What the task asks: Copy exactly, beginning with the line holding "missing: bączek (różowy) middle right" and ending with the final line of the data beneath this task; copy nothing else, and leave out every picture.

Recorded data:
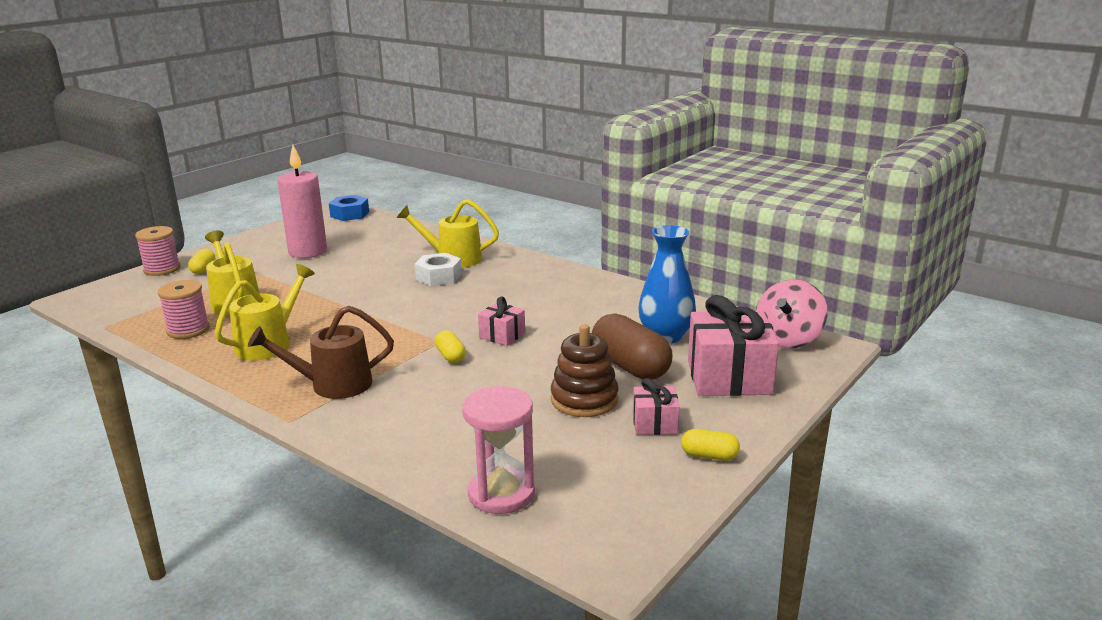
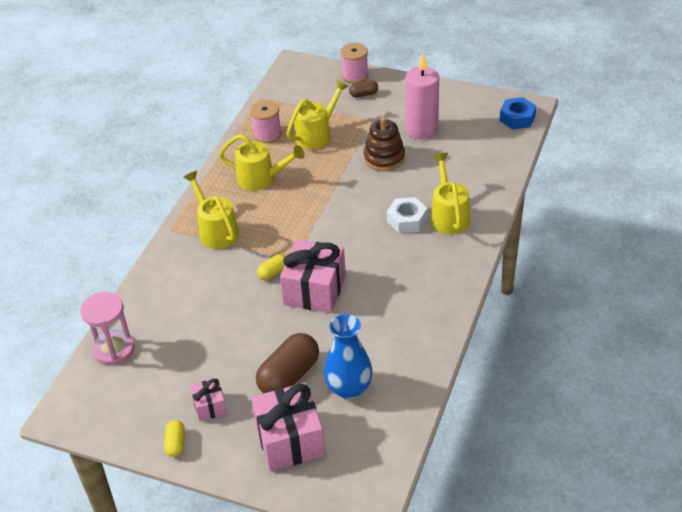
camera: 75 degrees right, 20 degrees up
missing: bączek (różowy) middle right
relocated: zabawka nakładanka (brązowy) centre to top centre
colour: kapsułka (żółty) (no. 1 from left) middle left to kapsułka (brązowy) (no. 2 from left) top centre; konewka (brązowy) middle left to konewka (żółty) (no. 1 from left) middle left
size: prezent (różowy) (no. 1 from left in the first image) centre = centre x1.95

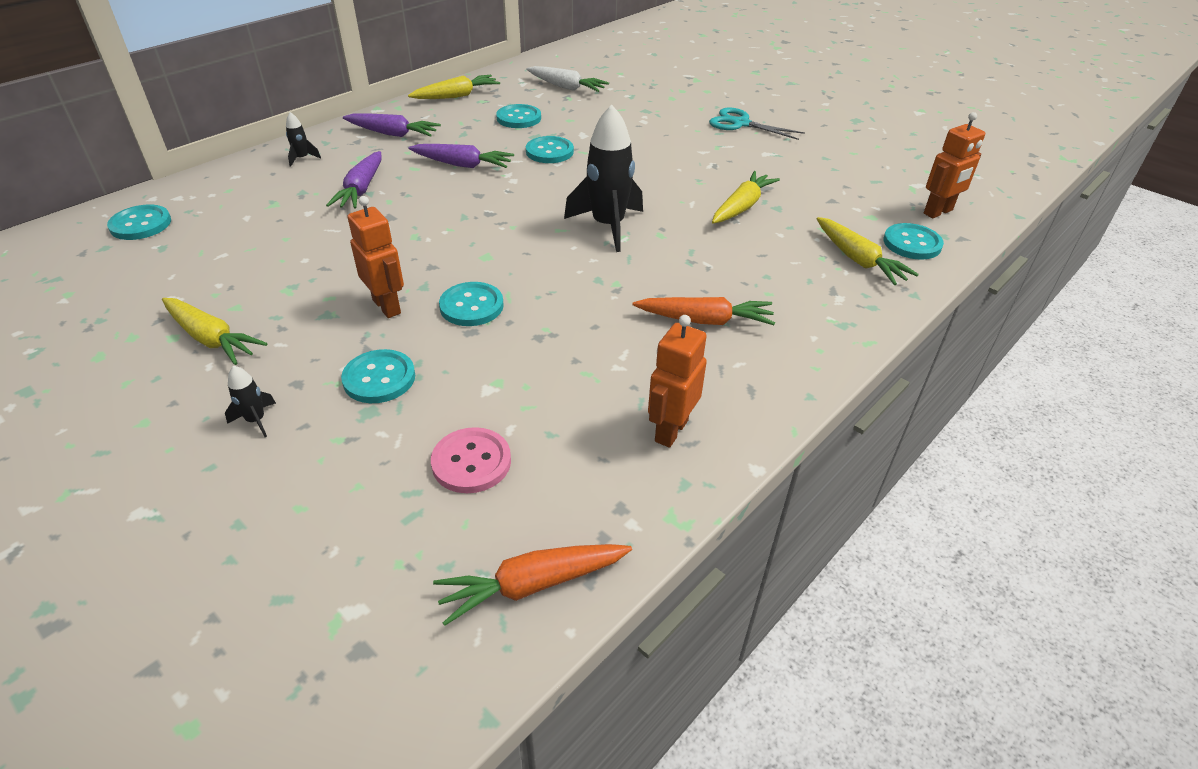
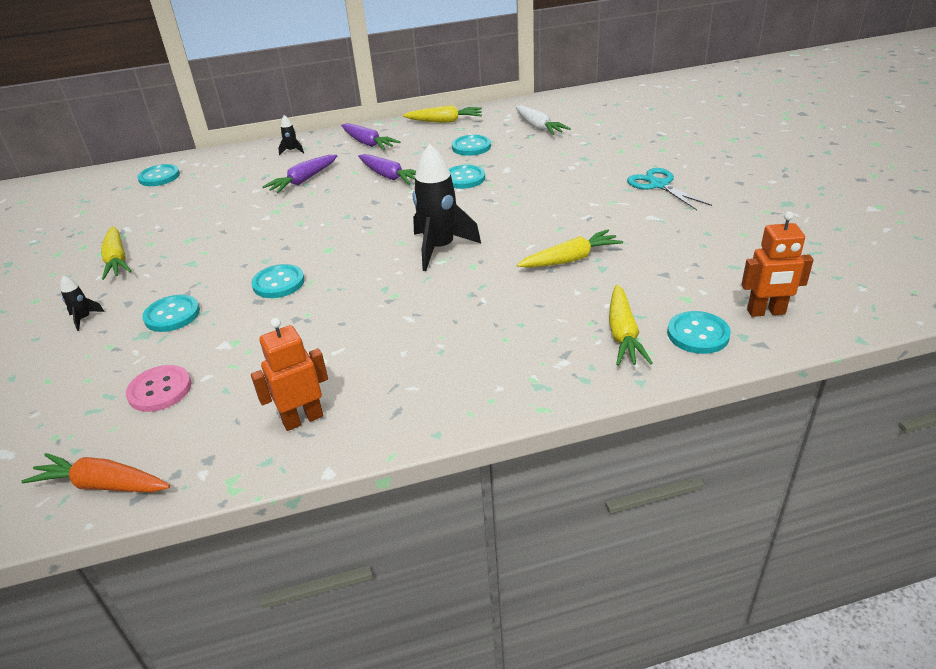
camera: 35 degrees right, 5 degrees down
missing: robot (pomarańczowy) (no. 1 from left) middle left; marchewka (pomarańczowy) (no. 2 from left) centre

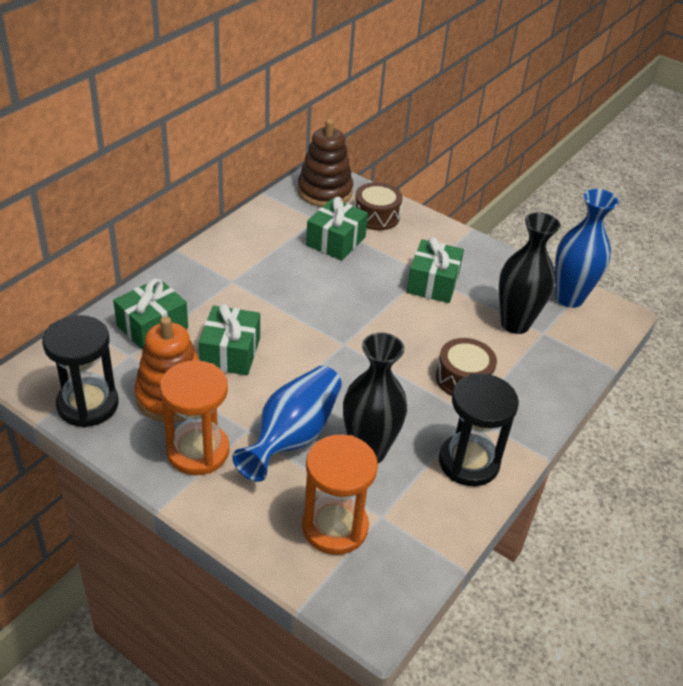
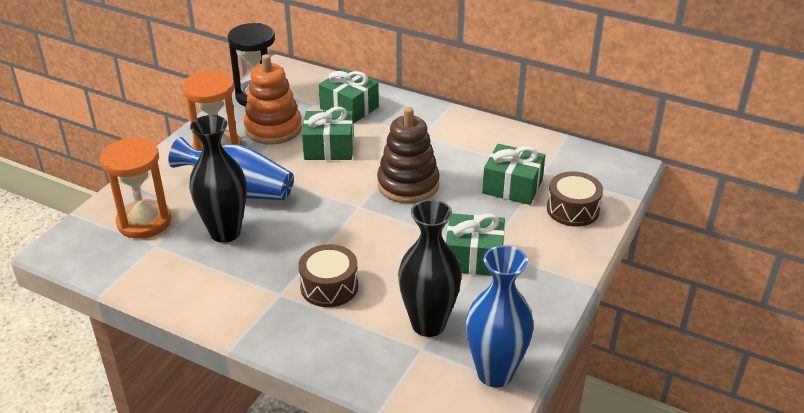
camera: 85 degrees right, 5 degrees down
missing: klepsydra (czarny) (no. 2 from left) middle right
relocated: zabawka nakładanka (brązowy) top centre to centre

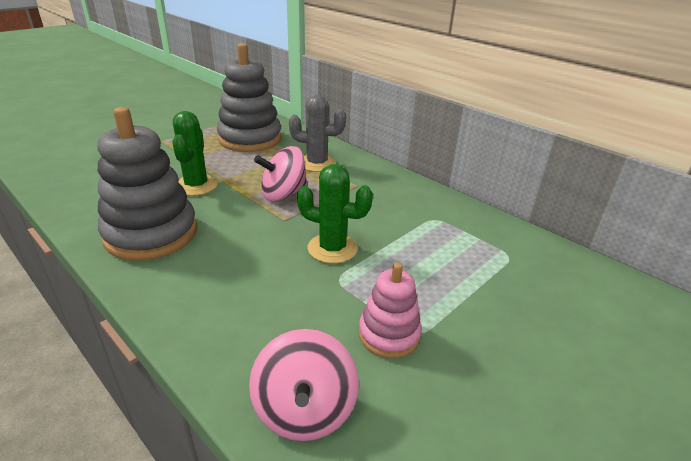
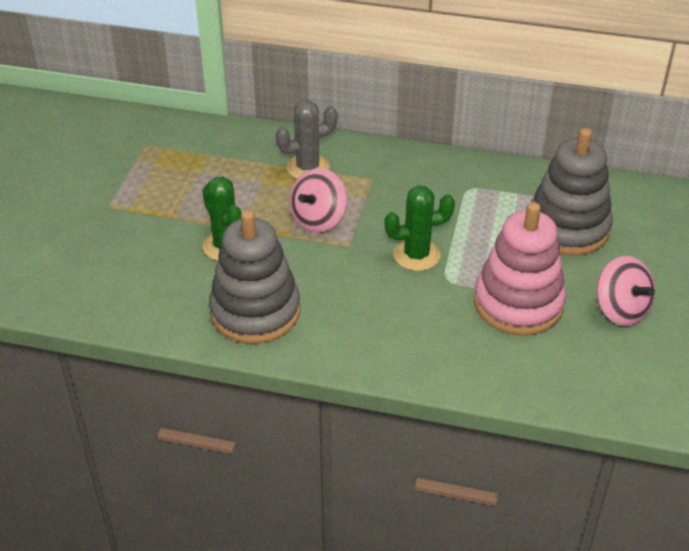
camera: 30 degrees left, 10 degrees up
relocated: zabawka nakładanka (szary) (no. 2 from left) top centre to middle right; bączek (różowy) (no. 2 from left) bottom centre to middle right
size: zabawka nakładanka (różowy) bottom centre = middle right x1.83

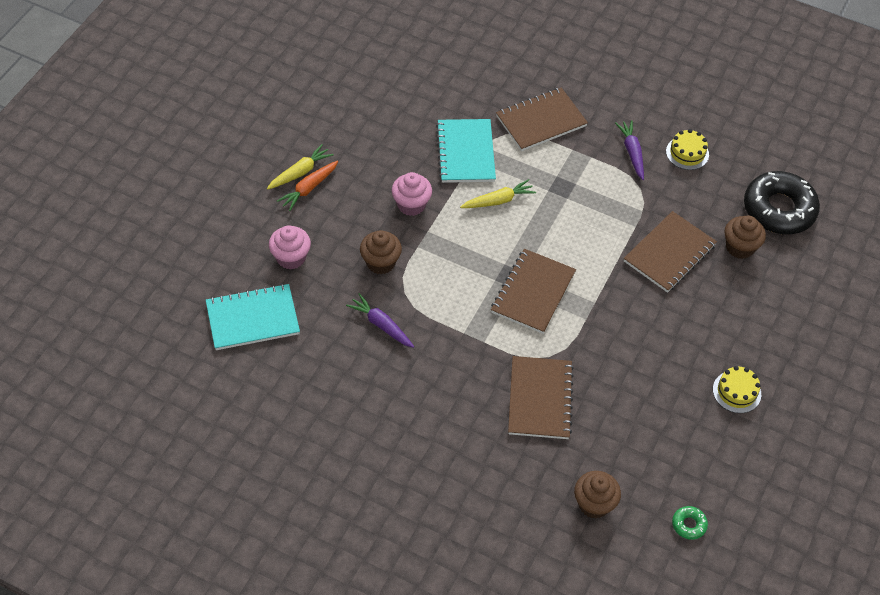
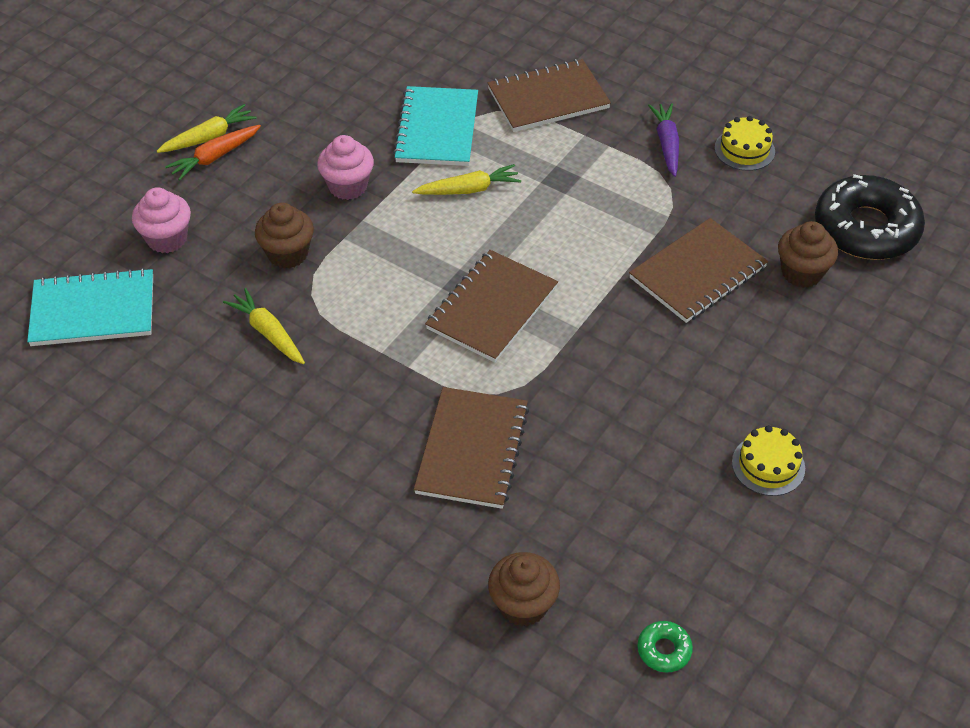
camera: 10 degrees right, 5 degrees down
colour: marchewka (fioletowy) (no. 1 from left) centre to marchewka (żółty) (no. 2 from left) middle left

Reply to the task:
missing: bączek (różowy) middle right
relocated: zabawka nakładanka (brązowy) centre to top centre
colour: kapsułka (żółty) (no. 1 from left) middle left to kapsułka (brązowy) (no. 2 from left) top centre; konewka (brązowy) middle left to konewka (żółty) (no. 1 from left) middle left
size: prezent (różowy) (no. 1 from left in the first image) centre = centre x1.95

camera: 35 degrees right, 5 degrees down
missing: robot (pomarańczowy) (no. 1 from left) middle left; marchewka (pomarańczowy) (no. 2 from left) centre

camera: 85 degrees right, 5 degrees down
missing: klepsydra (czarny) (no. 2 from left) middle right
relocated: zabawka nakładanka (brązowy) top centre to centre

camera: 30 degrees left, 10 degrees up
relocated: zabawka nakładanka (szary) (no. 2 from left) top centre to middle right; bączek (różowy) (no. 2 from left) bottom centre to middle right
size: zabawka nakładanka (różowy) bottom centre = middle right x1.83

camera: 10 degrees right, 5 degrees down
colour: marchewka (fioletowy) (no. 1 from left) centre to marchewka (żółty) (no. 2 from left) middle left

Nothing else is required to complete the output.